# Materials provided
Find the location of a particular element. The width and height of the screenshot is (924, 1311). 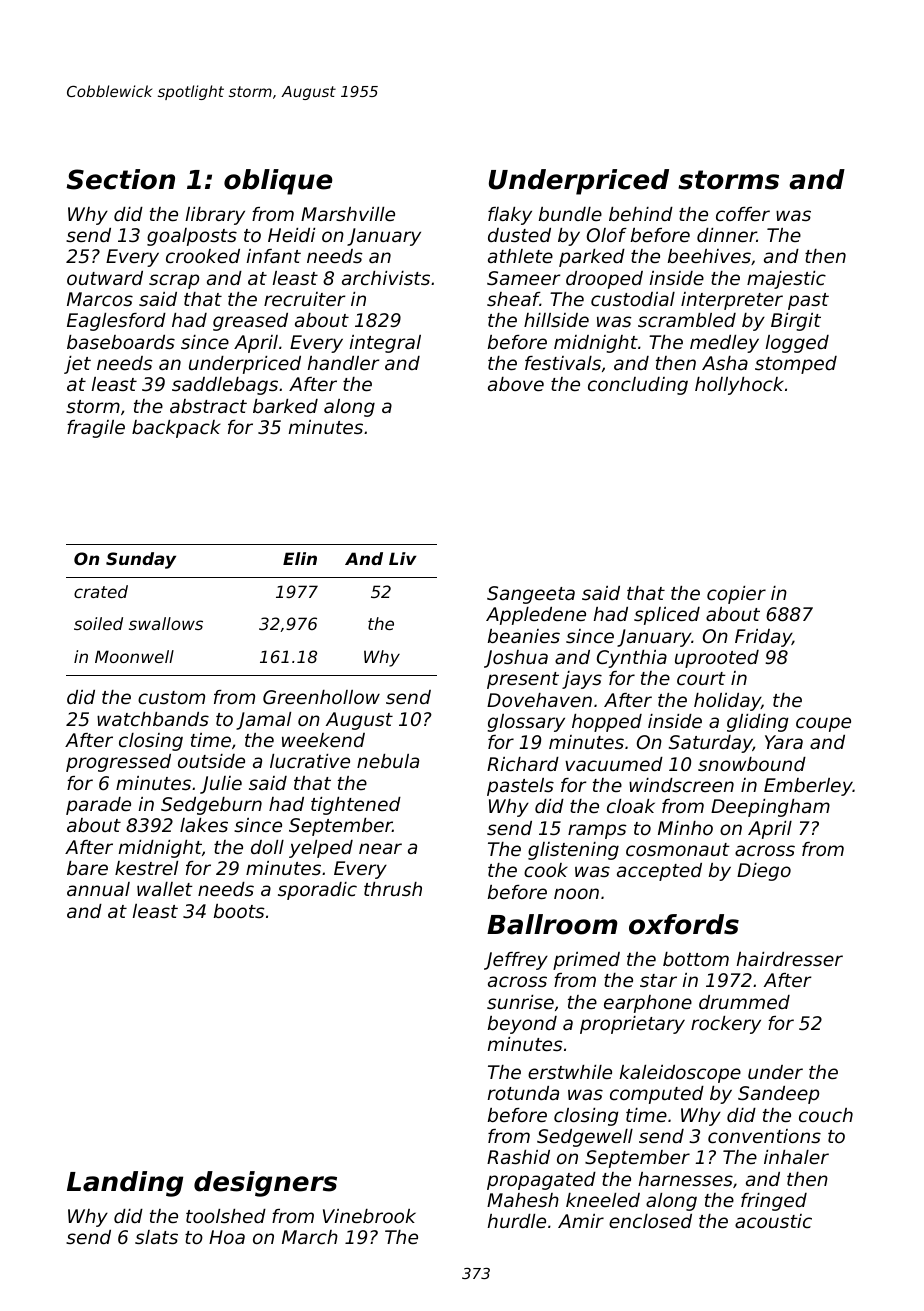

scrambled is located at coordinates (687, 320).
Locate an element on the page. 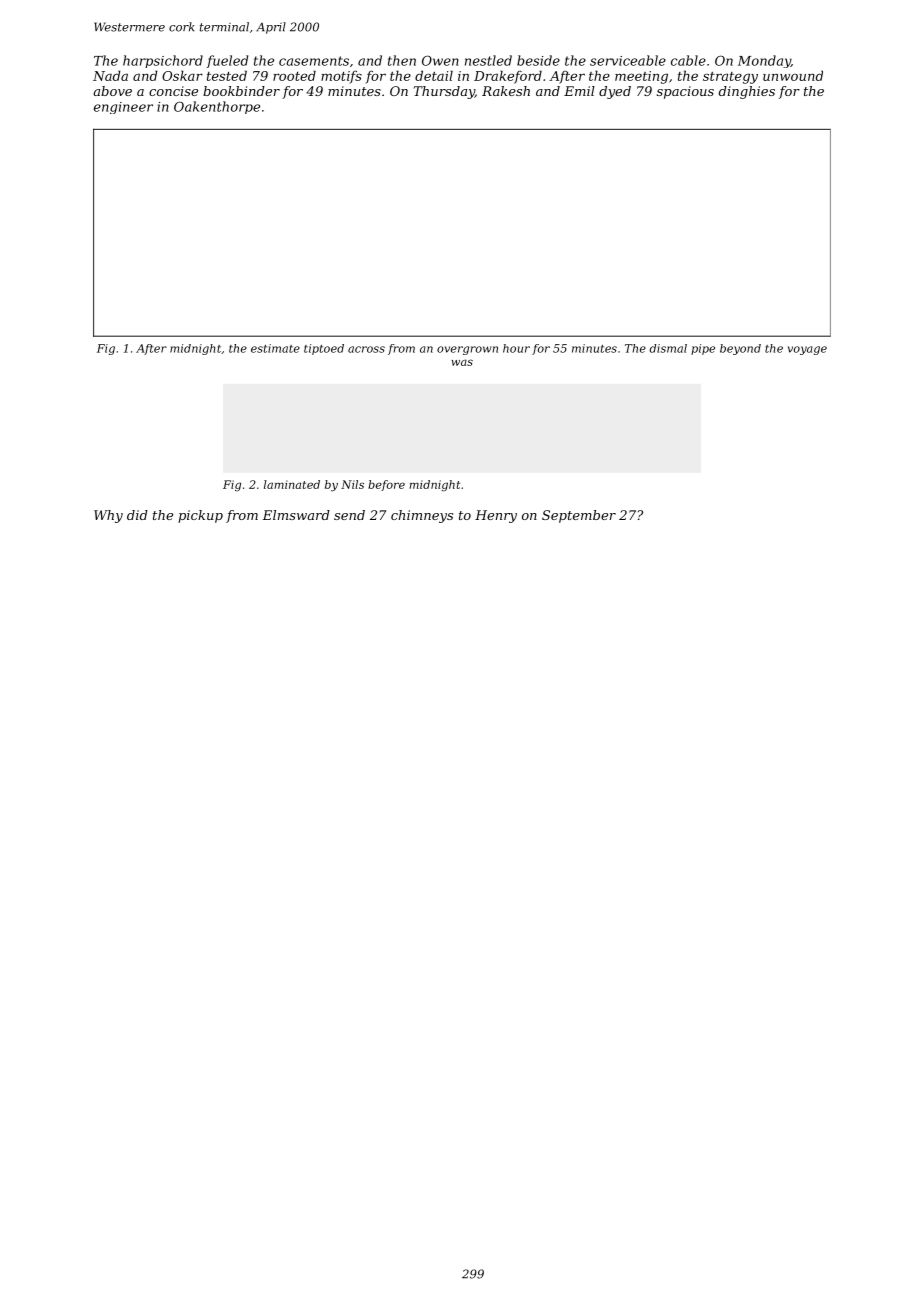 This page has width=924, height=1308. harpsichord is located at coordinates (163, 61).
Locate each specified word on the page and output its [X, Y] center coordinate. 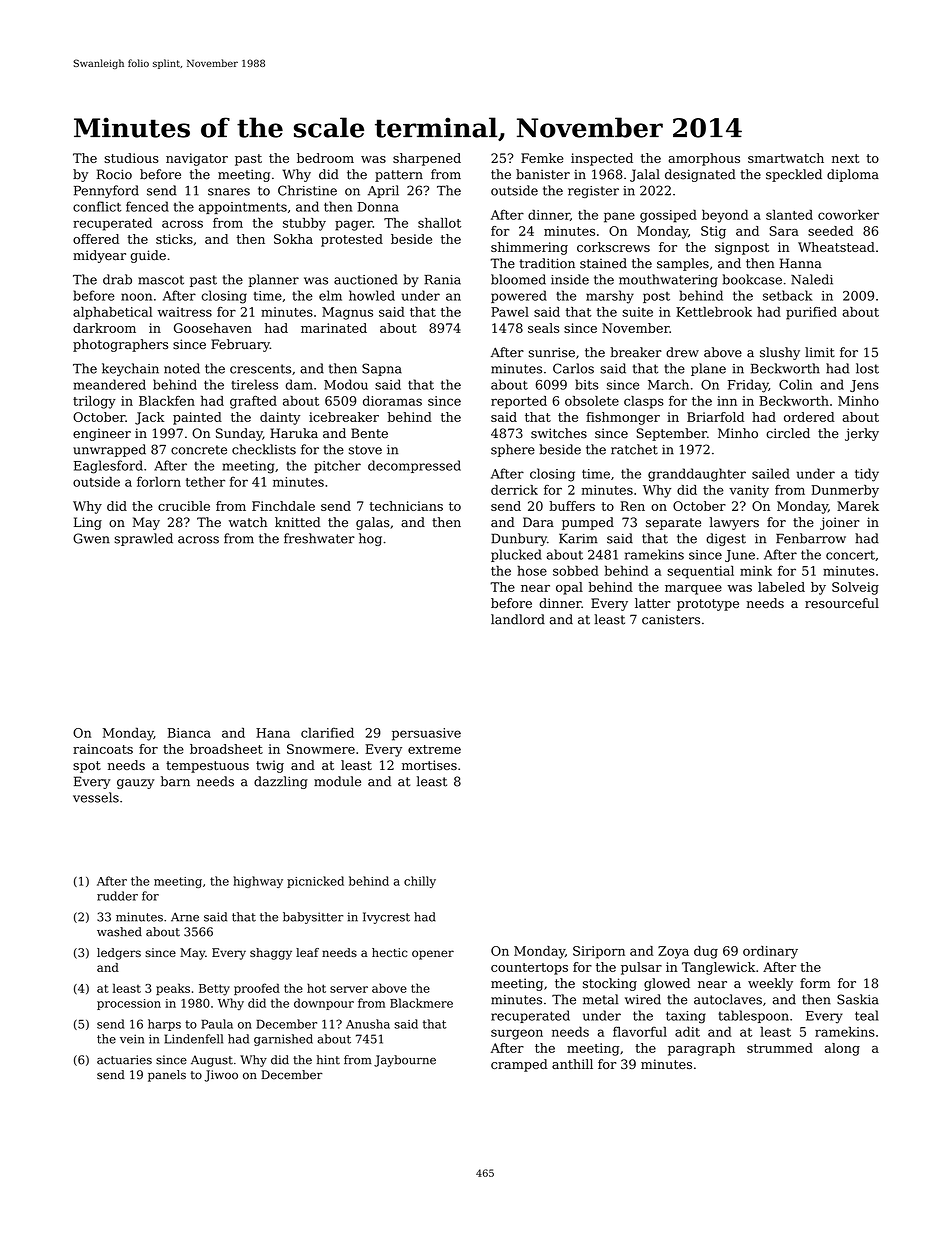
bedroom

# What you will do
Give the rows above again, from the first one through the line with "scrambled is located", with "particular" swapped for "specific" and nothing else changed. Leave the pictures out.

# Solved exercise
Find the location of a specific element. The width and height of the screenshot is (924, 1311). 

scrambled is located at coordinates (687, 320).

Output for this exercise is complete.